━━━ DATA TO USE ━━━
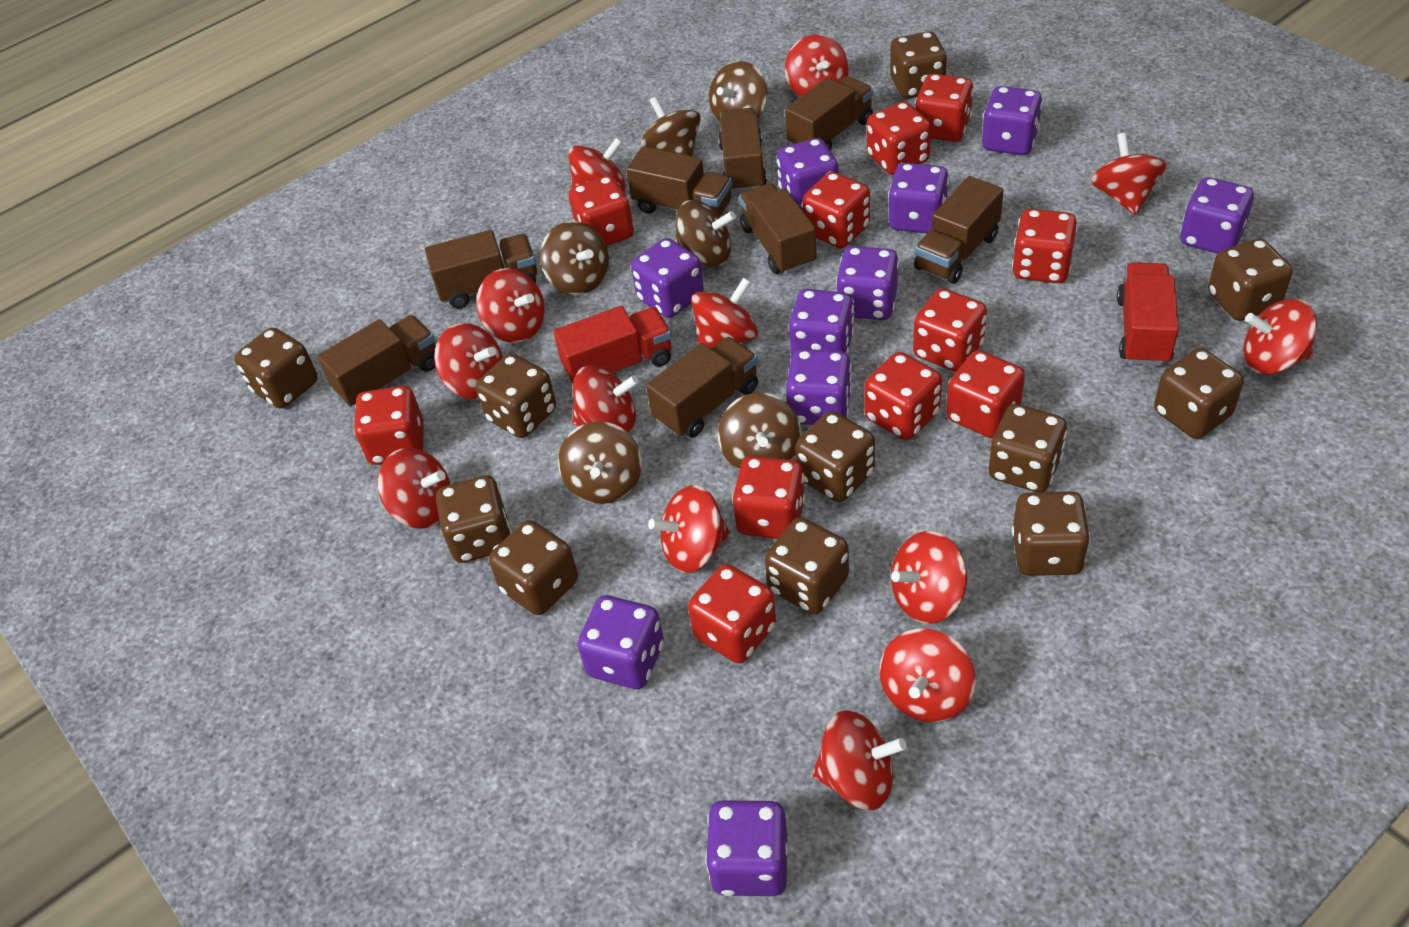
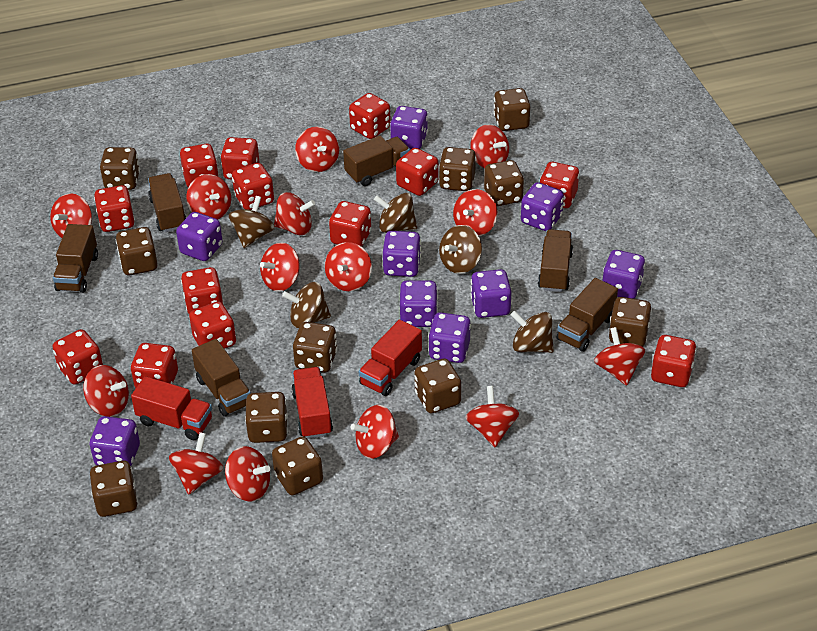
brown spinning top: 6 -> 5
brown truck: 8 -> 6
purple dice: 10 -> 9
red dice: 11 -> 13
red spinning top: 13 -> 14
red truck: 2 -> 3

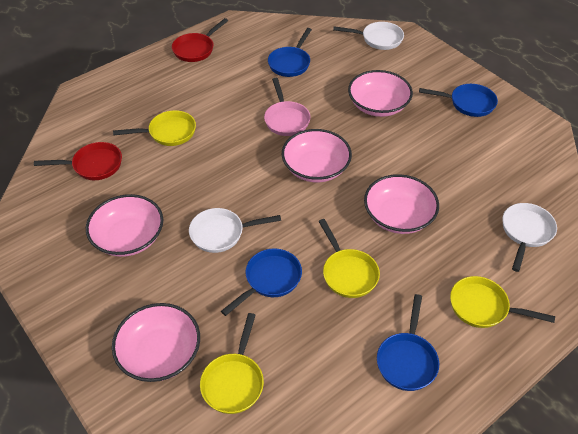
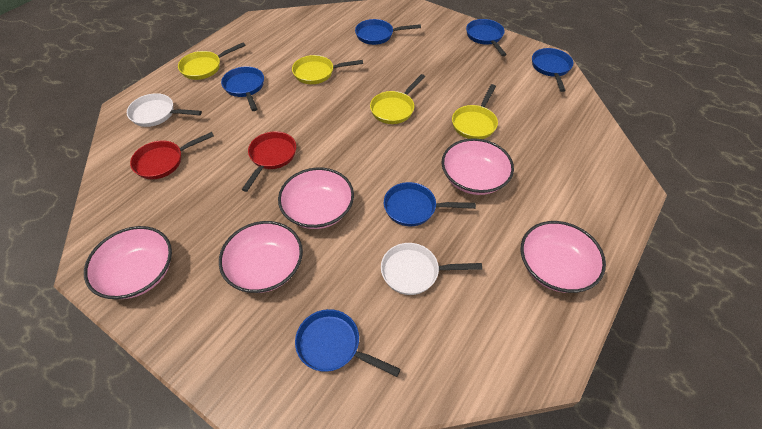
blue pan: 4 -> 6
pink pan: 1 -> 0
white pan: 3 -> 2

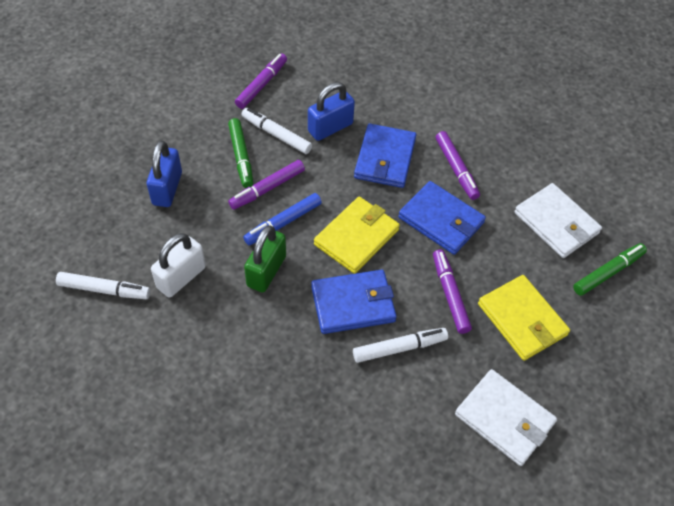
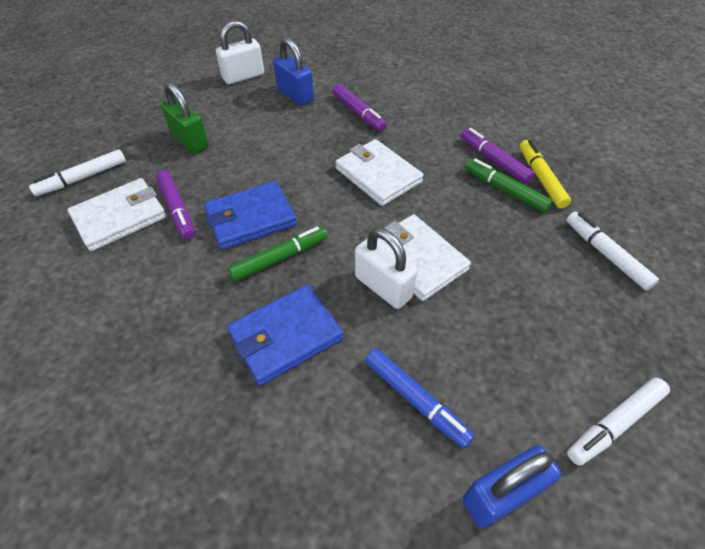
blue wallet: 3 -> 2
purple marker: 4 -> 3
white padlock: 1 -> 2
white wallet: 2 -> 3
yellow marker: 0 -> 1
yellow wallet: 2 -> 0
━━━
**TASK INSTRUCTIONS**
Repeat the data word for word. Images are not part of the copy.

**TASK OUTPUT**
brown spinning top: 6 -> 5
brown truck: 8 -> 6
purple dice: 10 -> 9
red dice: 11 -> 13
red spinning top: 13 -> 14
red truck: 2 -> 3

blue pan: 4 -> 6
pink pan: 1 -> 0
white pan: 3 -> 2

blue wallet: 3 -> 2
purple marker: 4 -> 3
white padlock: 1 -> 2
white wallet: 2 -> 3
yellow marker: 0 -> 1
yellow wallet: 2 -> 0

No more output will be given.